━━━━━ Provided records
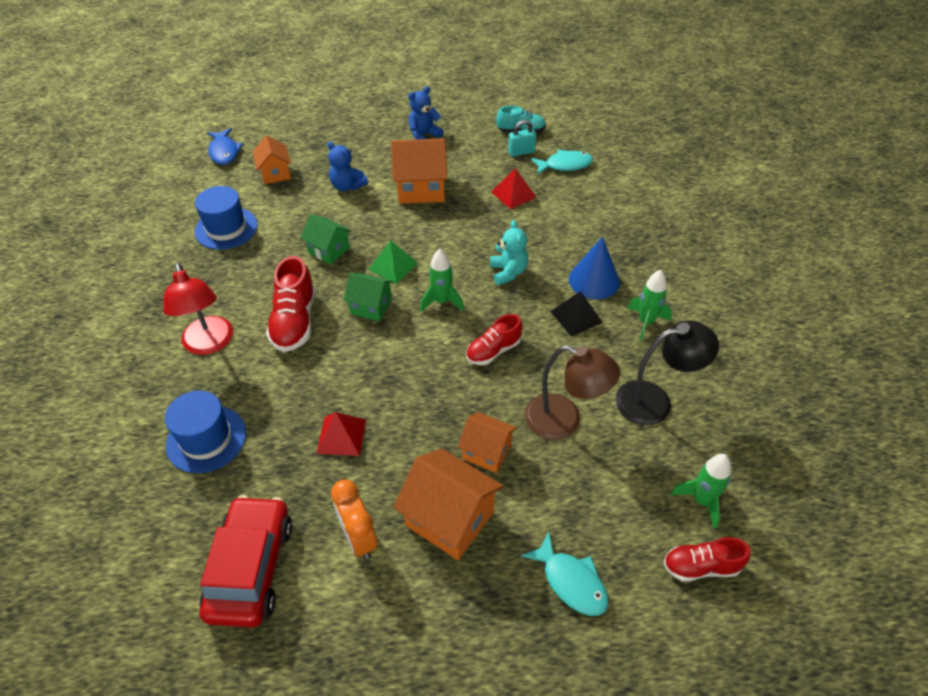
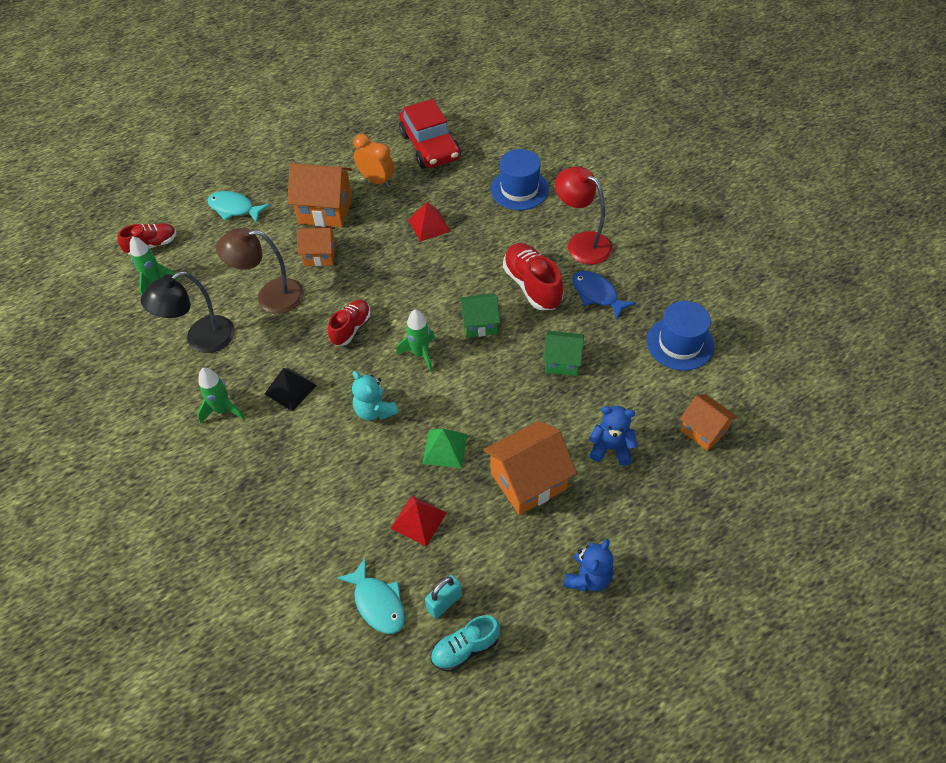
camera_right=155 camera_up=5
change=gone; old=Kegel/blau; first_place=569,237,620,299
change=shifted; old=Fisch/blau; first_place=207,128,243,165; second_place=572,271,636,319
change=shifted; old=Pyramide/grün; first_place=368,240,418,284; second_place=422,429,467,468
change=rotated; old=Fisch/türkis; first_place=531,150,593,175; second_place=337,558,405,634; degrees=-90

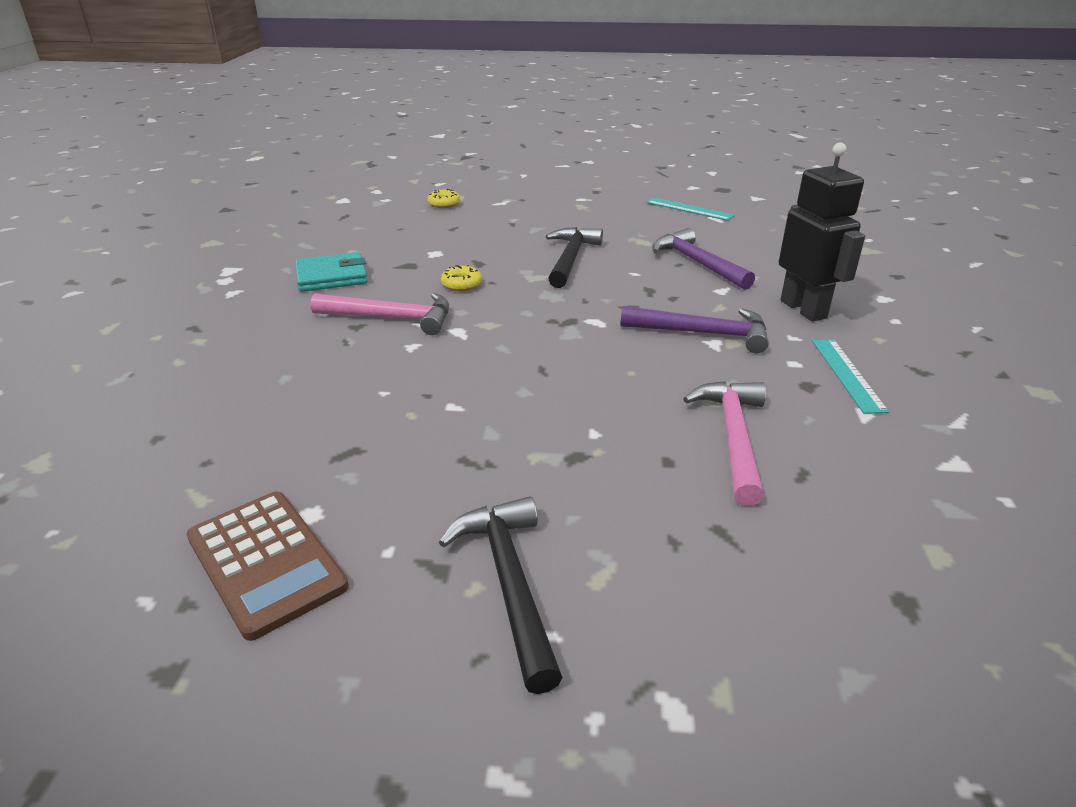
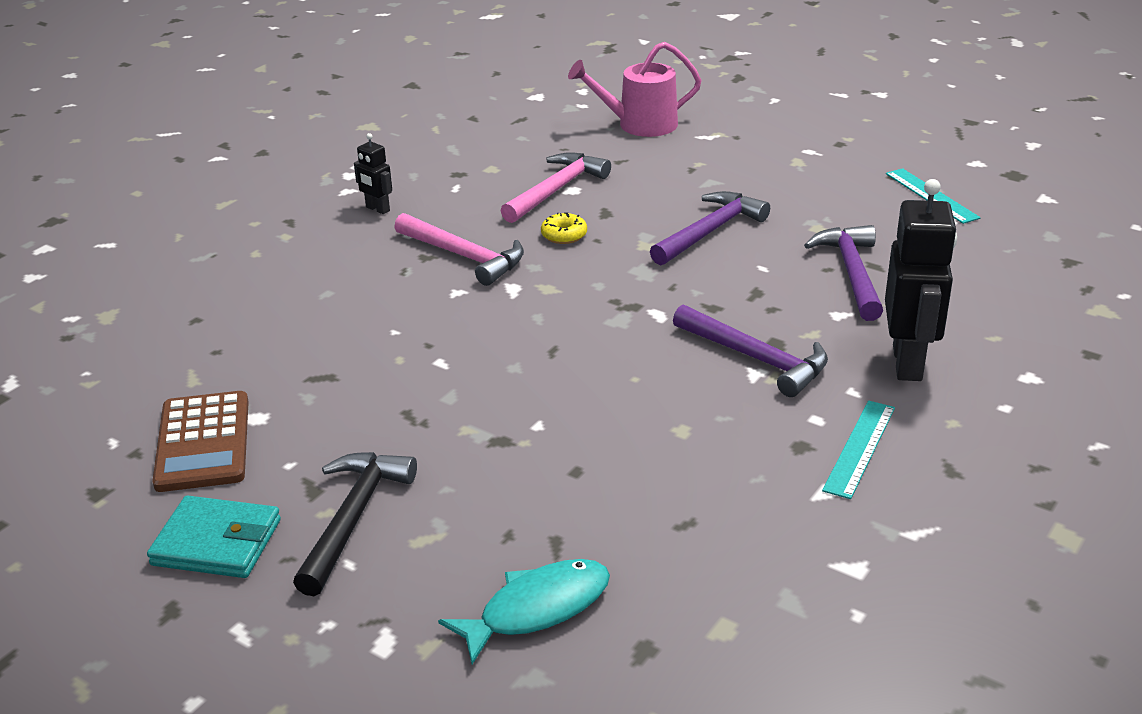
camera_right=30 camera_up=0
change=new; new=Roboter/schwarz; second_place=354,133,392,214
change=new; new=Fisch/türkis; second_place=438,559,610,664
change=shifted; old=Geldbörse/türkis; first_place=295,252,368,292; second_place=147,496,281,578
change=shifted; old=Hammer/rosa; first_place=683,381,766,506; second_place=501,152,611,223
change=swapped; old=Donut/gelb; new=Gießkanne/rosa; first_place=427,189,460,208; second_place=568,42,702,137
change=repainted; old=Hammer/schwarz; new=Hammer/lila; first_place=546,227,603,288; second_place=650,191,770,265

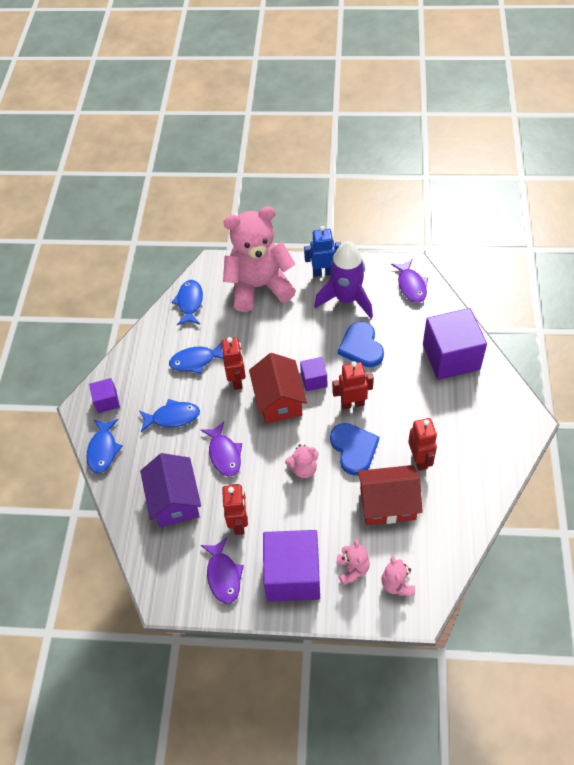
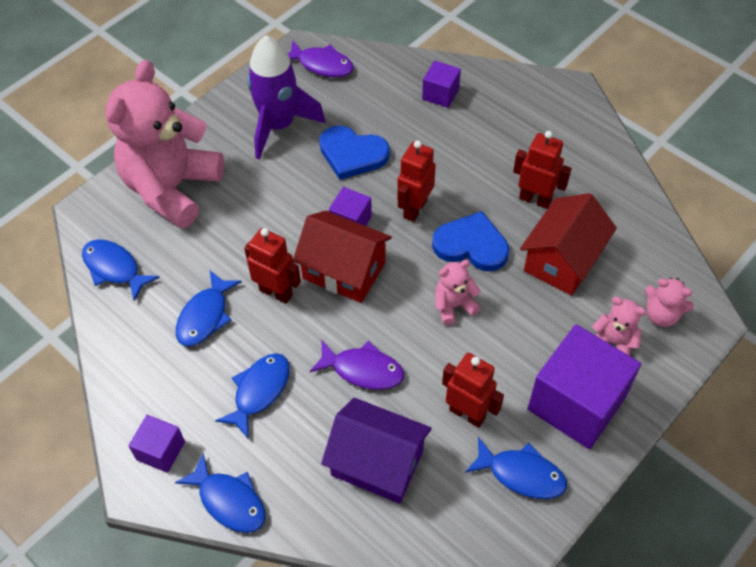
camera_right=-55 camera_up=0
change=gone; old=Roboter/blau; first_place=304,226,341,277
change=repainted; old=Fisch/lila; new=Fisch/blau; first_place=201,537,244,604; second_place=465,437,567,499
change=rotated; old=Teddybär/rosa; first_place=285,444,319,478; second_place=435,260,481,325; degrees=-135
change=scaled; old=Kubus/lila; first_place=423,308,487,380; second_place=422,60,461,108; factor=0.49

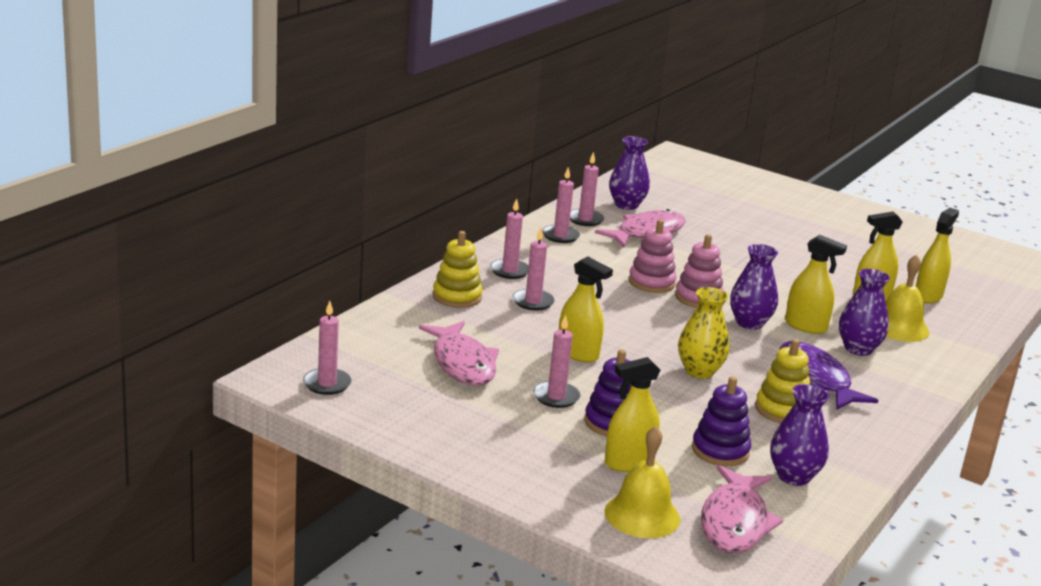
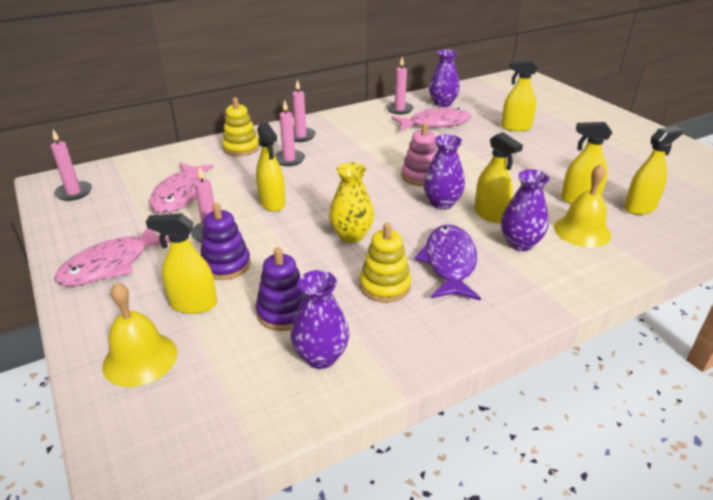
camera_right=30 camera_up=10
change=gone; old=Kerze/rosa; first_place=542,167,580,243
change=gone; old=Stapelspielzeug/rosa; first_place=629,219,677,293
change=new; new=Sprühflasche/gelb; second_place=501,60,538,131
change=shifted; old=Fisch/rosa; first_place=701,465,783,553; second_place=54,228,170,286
━━━━━━━━━━
» Exercise description:
In the entries above, find the line that contains "change=shifted; old=Pyramide/grün; first_place=368,240,418,284;", then repeat exactly every line from the first one through that line, with no pictures.

» Solution:
camera_right=155 camera_up=5
change=gone; old=Kegel/blau; first_place=569,237,620,299
change=shifted; old=Fisch/blau; first_place=207,128,243,165; second_place=572,271,636,319
change=shifted; old=Pyramide/grün; first_place=368,240,418,284; second_place=422,429,467,468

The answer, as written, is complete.